Scene edit records:
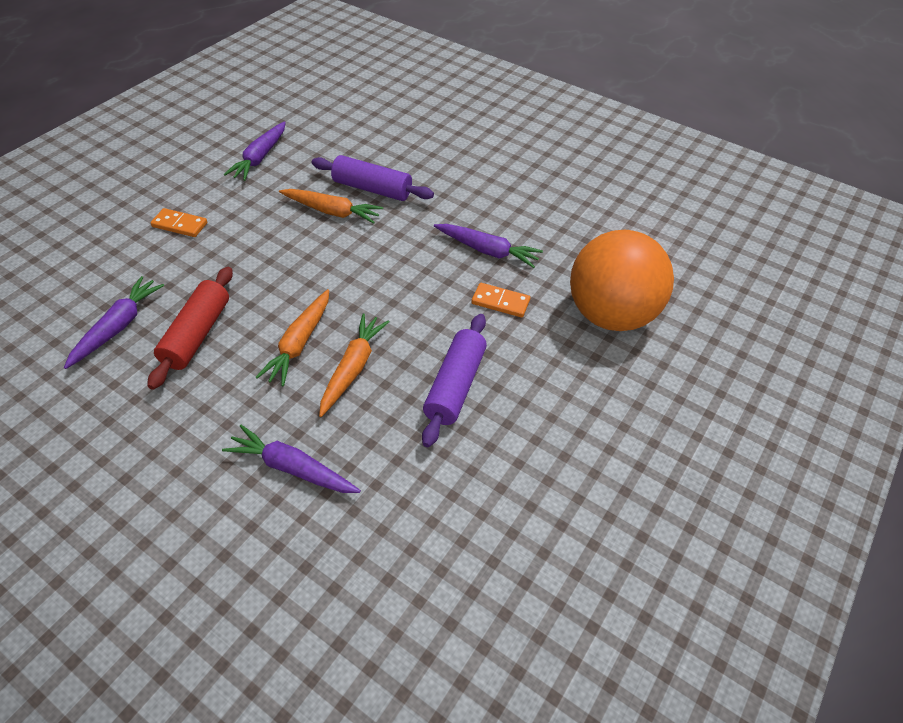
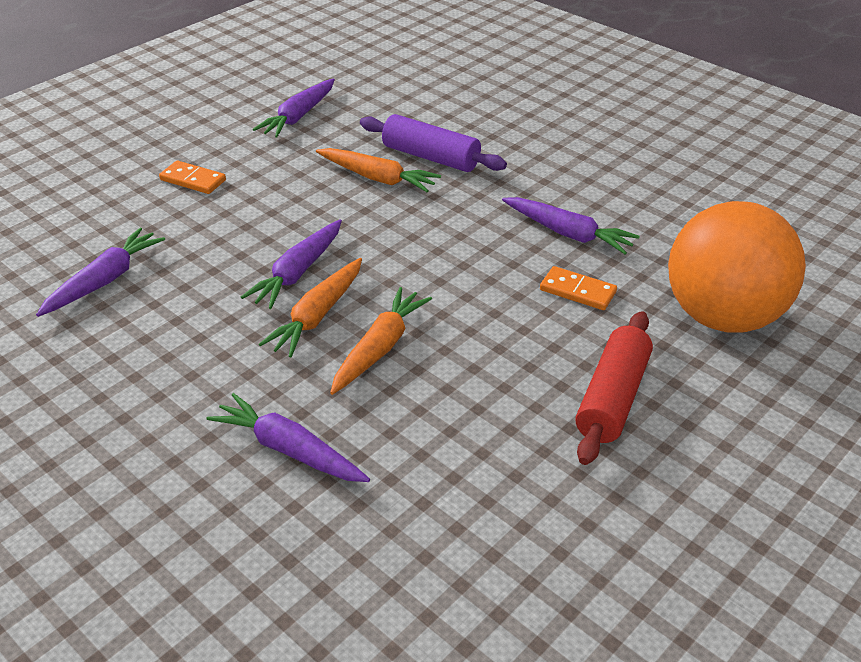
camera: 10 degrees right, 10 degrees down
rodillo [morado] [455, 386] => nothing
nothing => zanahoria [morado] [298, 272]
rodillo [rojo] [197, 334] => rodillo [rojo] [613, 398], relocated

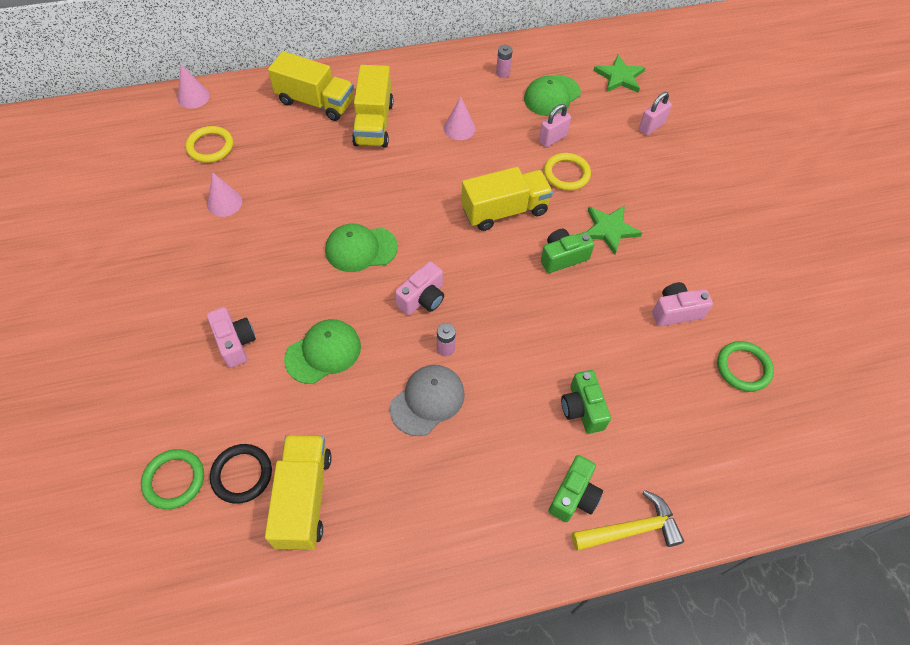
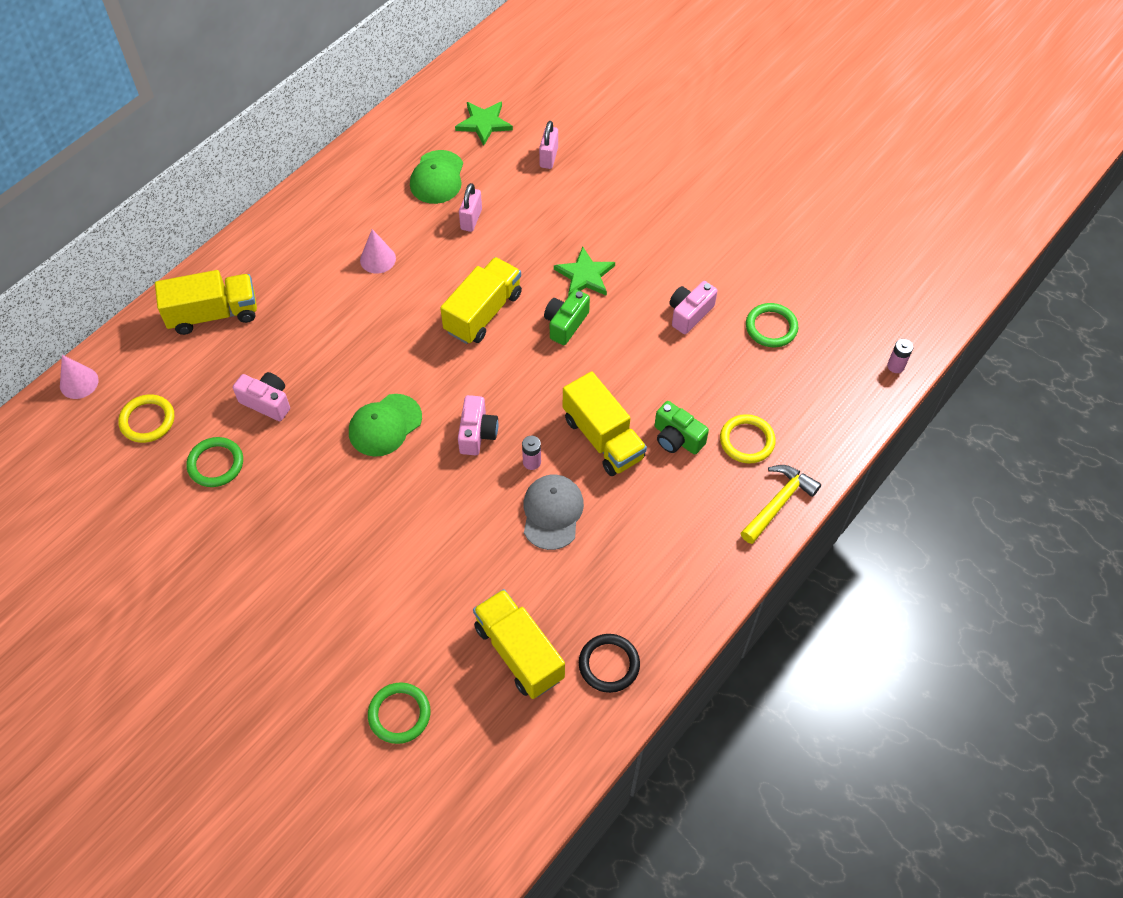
camera: 35 degrees left, 0 degrees up
gorra [verde] [323, 352] => nothing
cámara [verde] [574, 496] => nothing
cámara [rosa] [235, 343] => cámara [rosa] [267, 402], relocated
anillo [negro] [242, 474] => anillo [negro] [609, 664], relocated
camión [amarillo] [373, 123] => camión [amarillo] [603, 438], relocated
pila [rosa] [503, 73] => pila [rosa] [895, 366], relocated
anillo [amarillo] [566, 174] => anillo [amarillo] [747, 441], relocated
cono [rosa] [224, 203] => anillo [verde] [216, 464]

YOUR OBJECTIVE: Please extract exactly the lines of the data, from the first through the line containing "nothing => zanahoria [morado] [298, 272]", and add no pictures to the copy.

EXERCISE RESPONSE:
camera: 10 degrees right, 10 degrees down
rodillo [morado] [455, 386] => nothing
nothing => zanahoria [morado] [298, 272]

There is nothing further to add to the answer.